Object state change records
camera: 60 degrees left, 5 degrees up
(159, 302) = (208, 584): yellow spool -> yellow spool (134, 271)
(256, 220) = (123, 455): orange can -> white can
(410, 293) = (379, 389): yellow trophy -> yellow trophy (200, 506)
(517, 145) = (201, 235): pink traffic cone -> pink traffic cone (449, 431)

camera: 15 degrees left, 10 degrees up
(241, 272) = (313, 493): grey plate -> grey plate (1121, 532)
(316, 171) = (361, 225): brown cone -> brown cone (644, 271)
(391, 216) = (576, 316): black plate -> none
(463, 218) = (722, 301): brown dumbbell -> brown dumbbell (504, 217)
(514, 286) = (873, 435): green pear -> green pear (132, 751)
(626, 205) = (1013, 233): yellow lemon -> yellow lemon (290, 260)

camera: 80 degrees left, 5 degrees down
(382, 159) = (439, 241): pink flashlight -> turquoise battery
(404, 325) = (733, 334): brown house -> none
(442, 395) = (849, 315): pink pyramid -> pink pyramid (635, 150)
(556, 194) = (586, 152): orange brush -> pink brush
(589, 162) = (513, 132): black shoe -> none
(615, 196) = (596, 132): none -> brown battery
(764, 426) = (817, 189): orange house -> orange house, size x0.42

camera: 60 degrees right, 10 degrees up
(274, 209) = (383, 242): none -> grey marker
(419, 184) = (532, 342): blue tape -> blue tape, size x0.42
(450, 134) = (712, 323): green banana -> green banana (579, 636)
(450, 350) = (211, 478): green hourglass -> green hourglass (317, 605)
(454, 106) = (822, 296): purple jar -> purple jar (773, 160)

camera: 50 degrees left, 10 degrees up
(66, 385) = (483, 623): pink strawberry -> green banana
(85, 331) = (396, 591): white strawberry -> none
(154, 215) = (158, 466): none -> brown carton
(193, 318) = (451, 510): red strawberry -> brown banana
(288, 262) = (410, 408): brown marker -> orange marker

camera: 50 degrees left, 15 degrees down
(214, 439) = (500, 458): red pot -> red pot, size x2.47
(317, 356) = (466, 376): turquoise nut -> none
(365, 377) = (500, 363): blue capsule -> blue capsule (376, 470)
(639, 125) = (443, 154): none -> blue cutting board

◆ Exercise brief
All lines from the one containing "(288, 262) = (410, 408): brown" down to the final line above are to be restated word for word; leave out the rest.

◆ Written solution
(288, 262) = (410, 408): brown marker -> orange marker

camera: 50 degrees left, 15 degrees down
(214, 439) = (500, 458): red pot -> red pot, size x2.47
(317, 356) = (466, 376): turquoise nut -> none
(365, 377) = (500, 363): blue capsule -> blue capsule (376, 470)
(639, 125) = (443, 154): none -> blue cutting board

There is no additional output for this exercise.